■ Work to be completed
Filter the lines below, copying only those with the string "banana".
========
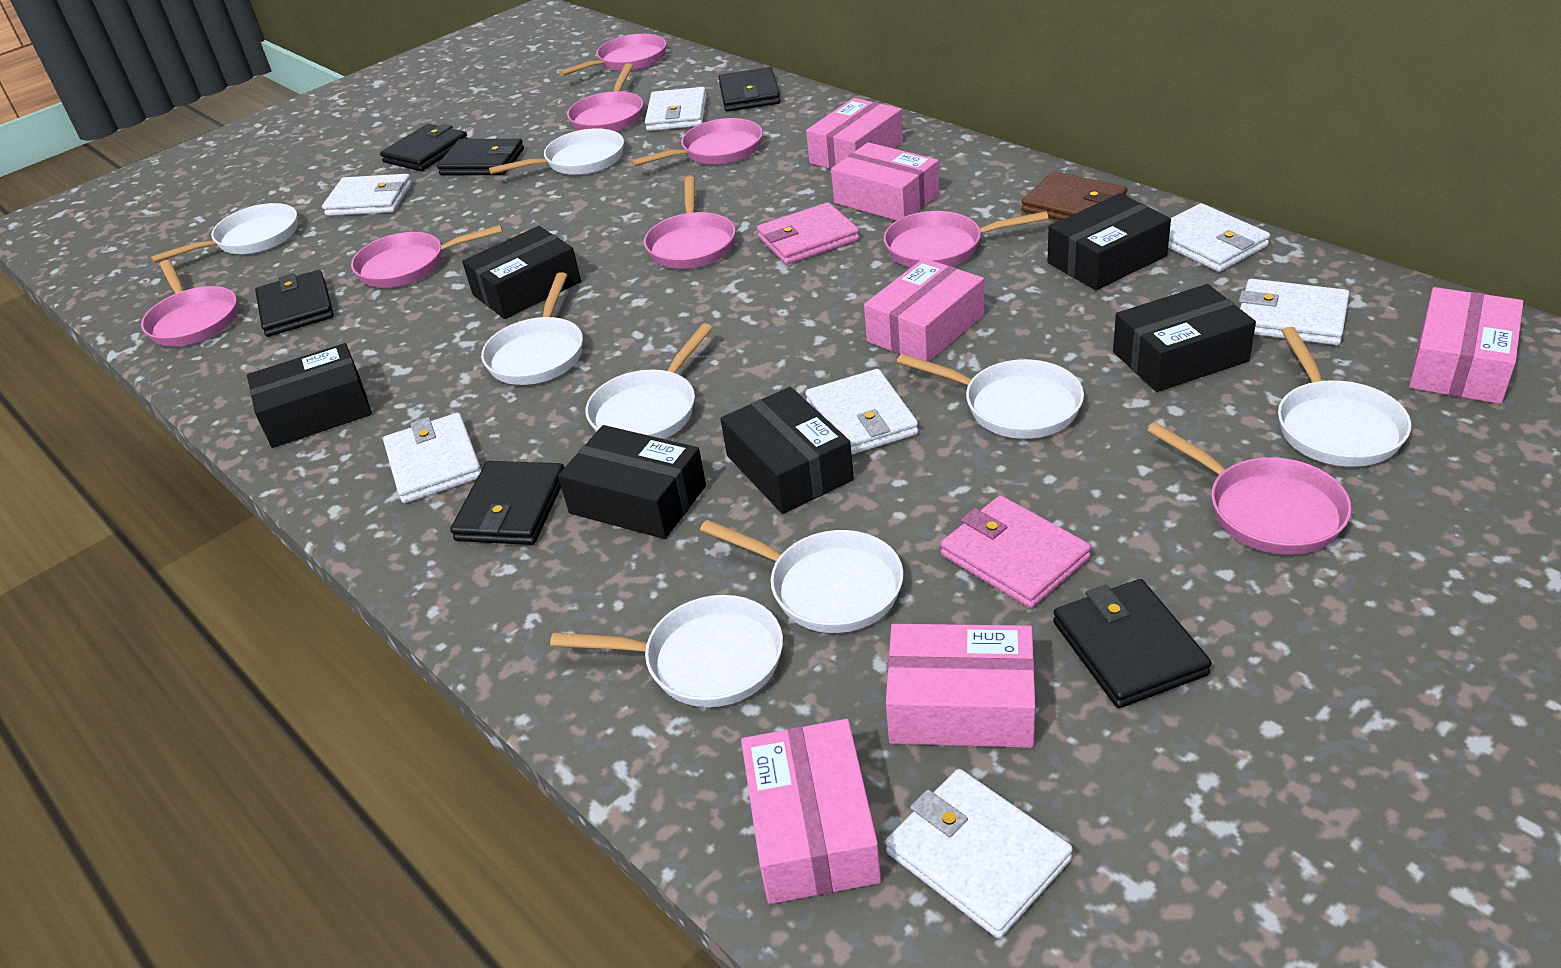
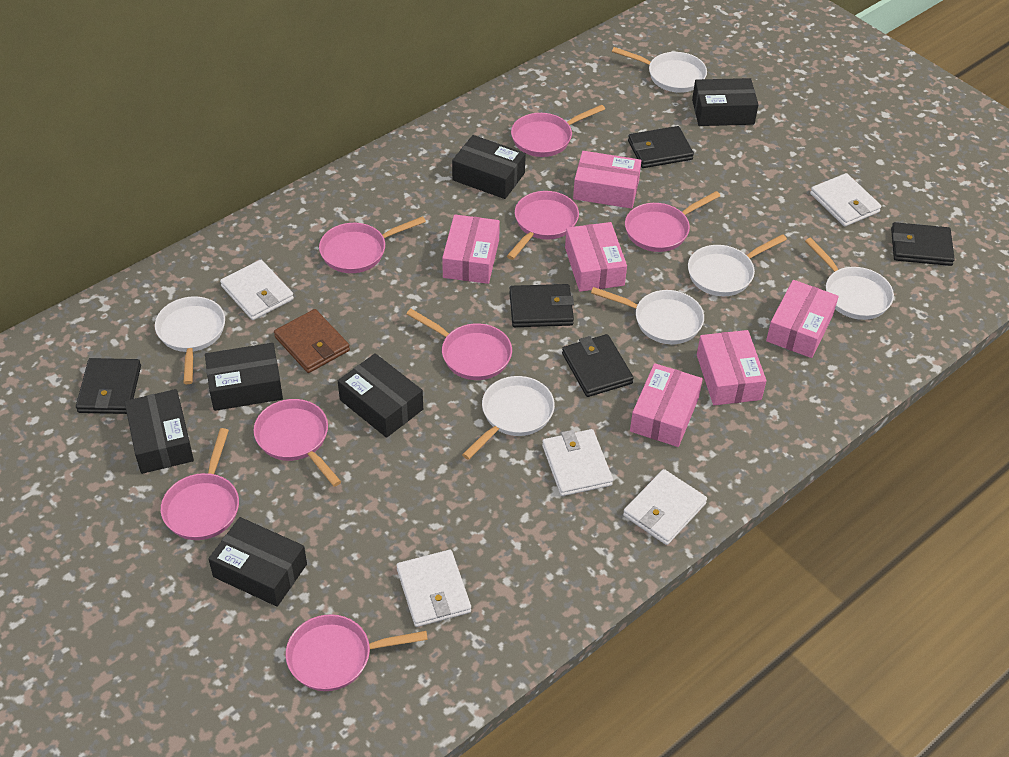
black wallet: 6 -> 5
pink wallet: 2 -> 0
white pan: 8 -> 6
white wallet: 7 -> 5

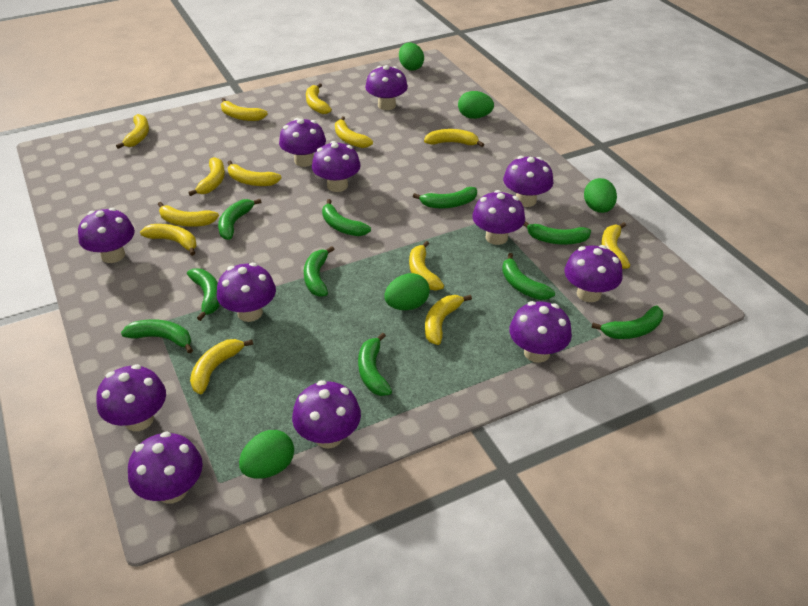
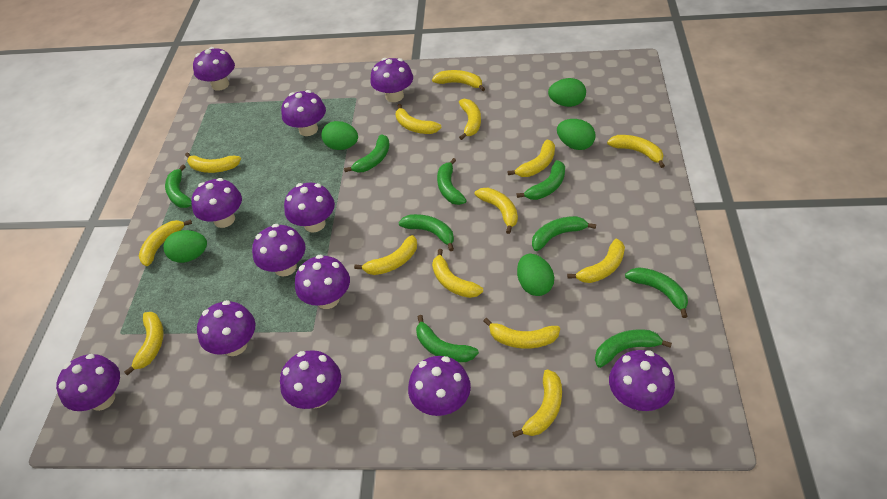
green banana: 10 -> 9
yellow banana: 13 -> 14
========
■ Response area
green banana: 10 -> 9
yellow banana: 13 -> 14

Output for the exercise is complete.